▶ [Task goal]
Search the data for the string "degrees" and copy each line where it turns up.

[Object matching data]

________________________________________

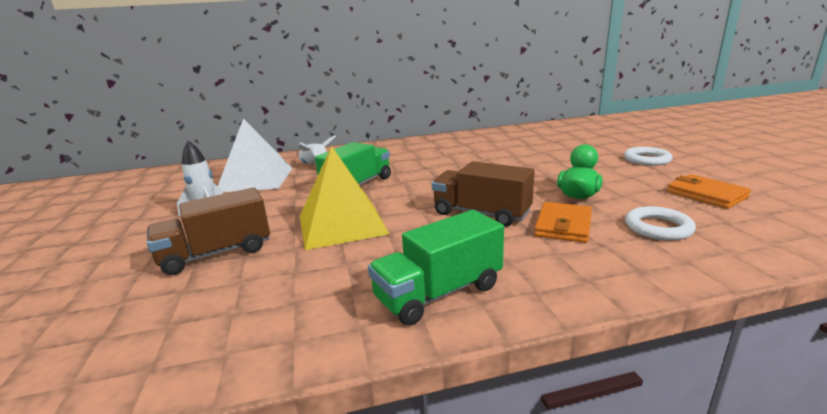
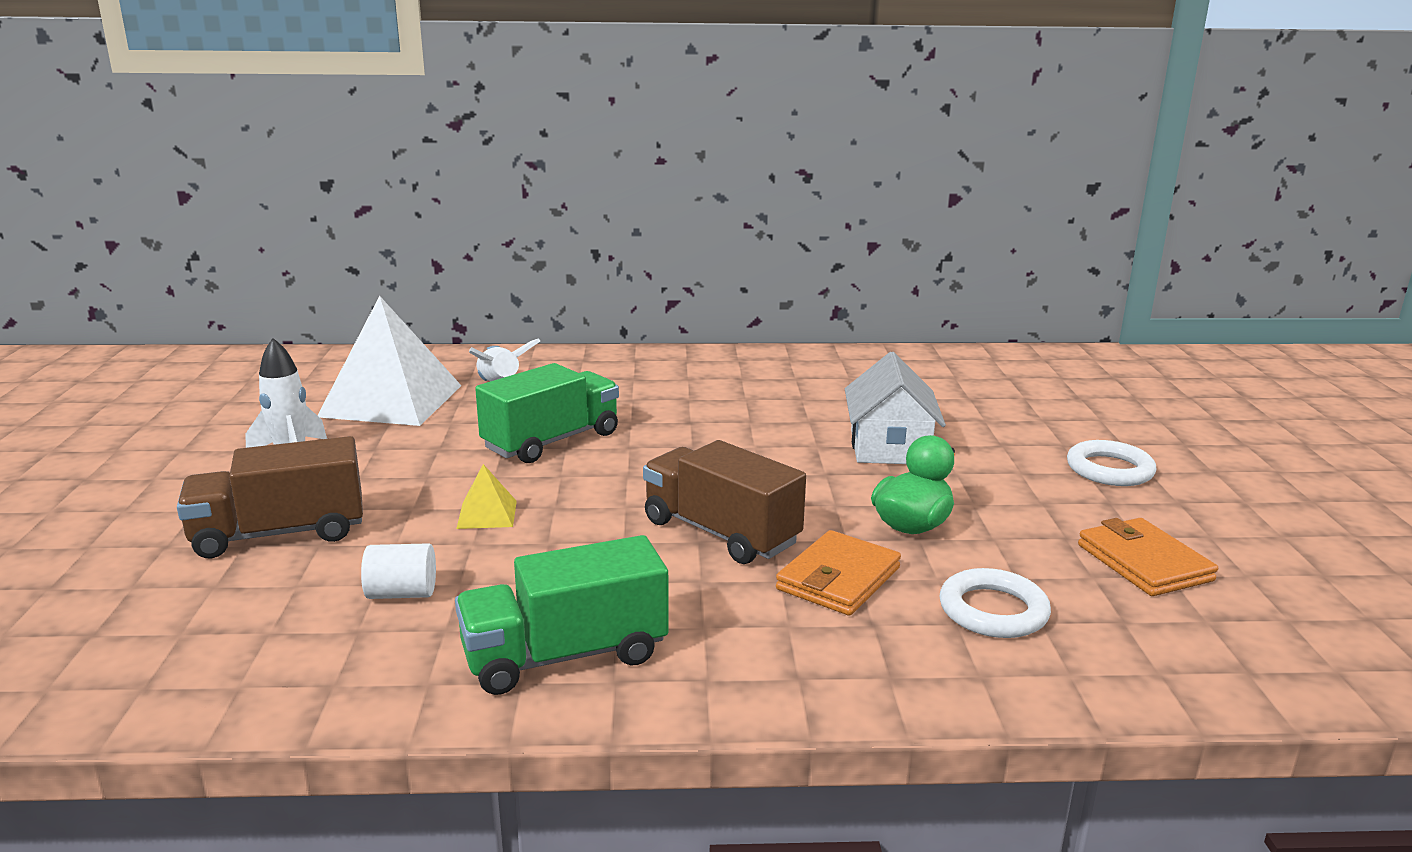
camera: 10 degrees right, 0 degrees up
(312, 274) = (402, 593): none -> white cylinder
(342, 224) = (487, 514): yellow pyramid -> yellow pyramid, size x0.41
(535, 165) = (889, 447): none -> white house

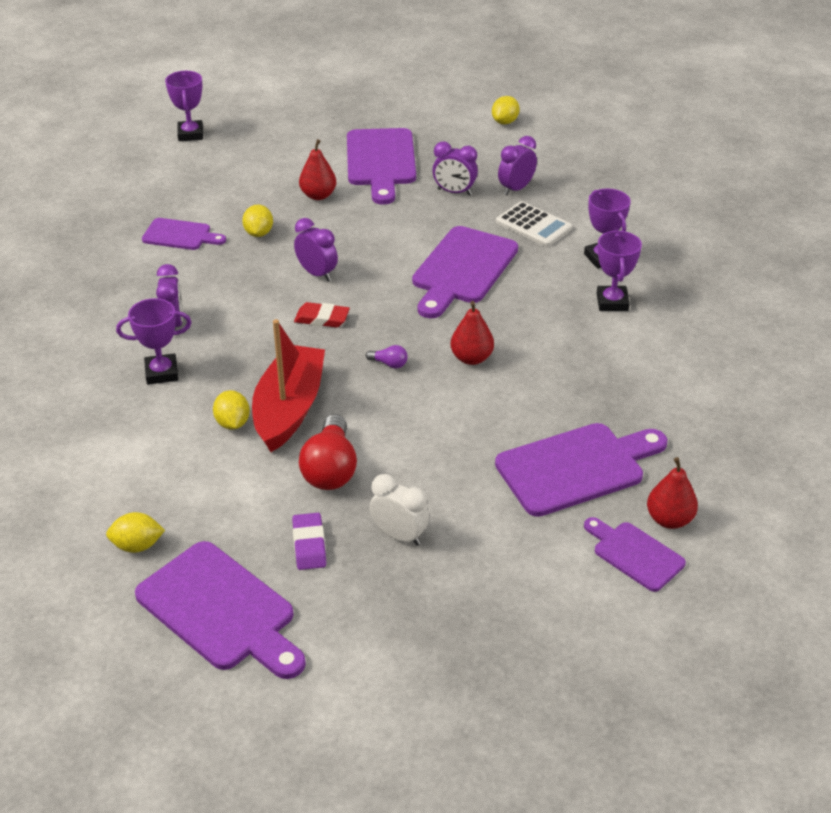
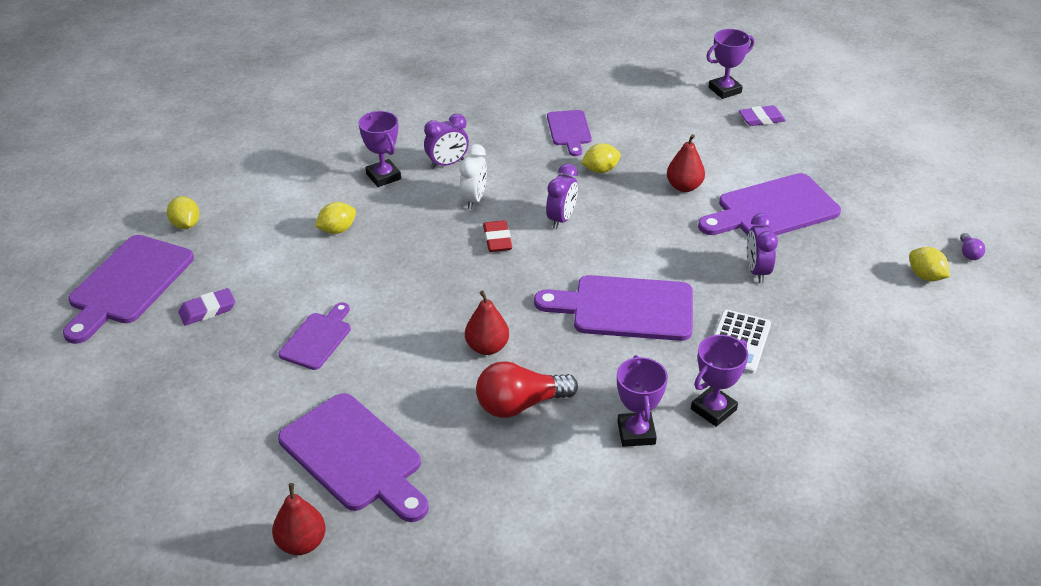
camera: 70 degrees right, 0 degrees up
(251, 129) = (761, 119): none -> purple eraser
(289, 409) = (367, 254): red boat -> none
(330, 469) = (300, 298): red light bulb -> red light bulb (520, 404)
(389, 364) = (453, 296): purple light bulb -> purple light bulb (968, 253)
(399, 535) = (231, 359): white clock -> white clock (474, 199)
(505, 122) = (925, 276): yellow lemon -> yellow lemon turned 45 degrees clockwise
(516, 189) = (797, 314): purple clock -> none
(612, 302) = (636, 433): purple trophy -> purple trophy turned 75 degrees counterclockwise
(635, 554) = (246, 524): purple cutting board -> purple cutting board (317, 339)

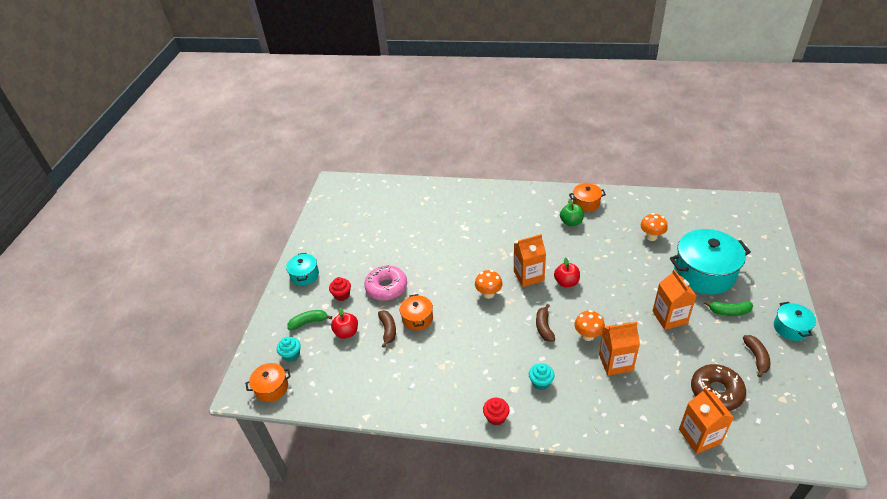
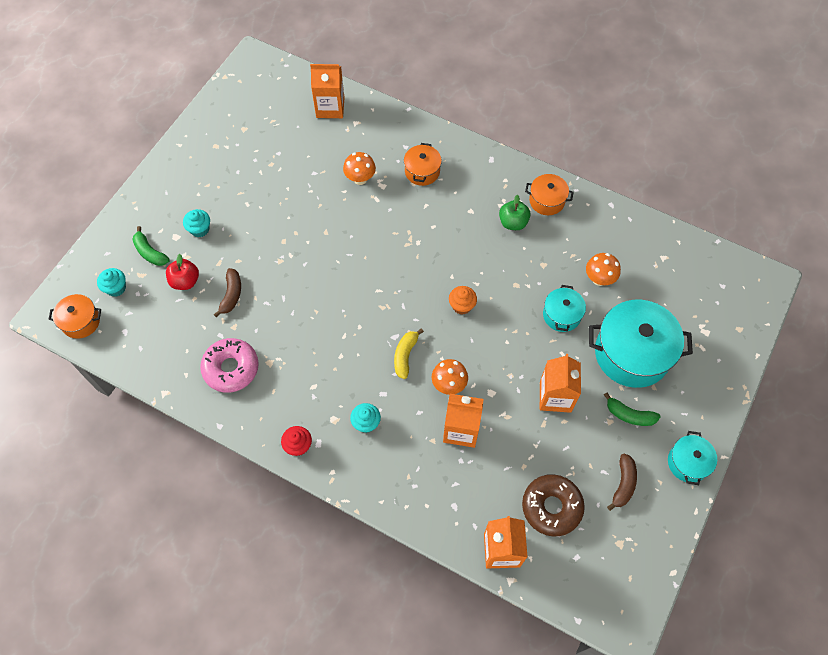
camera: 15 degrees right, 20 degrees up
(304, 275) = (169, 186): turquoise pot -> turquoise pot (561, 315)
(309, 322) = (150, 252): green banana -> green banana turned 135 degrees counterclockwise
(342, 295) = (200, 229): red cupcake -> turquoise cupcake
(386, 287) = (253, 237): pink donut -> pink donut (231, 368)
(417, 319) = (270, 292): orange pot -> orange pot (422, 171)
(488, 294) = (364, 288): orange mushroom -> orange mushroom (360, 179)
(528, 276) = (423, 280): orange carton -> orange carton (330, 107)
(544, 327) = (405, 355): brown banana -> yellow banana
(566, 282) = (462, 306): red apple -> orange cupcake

________________________________________

▶ [Finished task]
camera: 10 degrees right, 0 degrees up
camera: 70 degrees right, 0 degrees up
(505, 122) = (925, 276): yellow lemon -> yellow lemon turned 45 degrees clockwise
(612, 302) = (636, 433): purple trophy -> purple trophy turned 75 degrees counterclockwise
camera: 15 degrees right, 20 degrees up
(309, 322) = (150, 252): green banana -> green banana turned 135 degrees counterclockwise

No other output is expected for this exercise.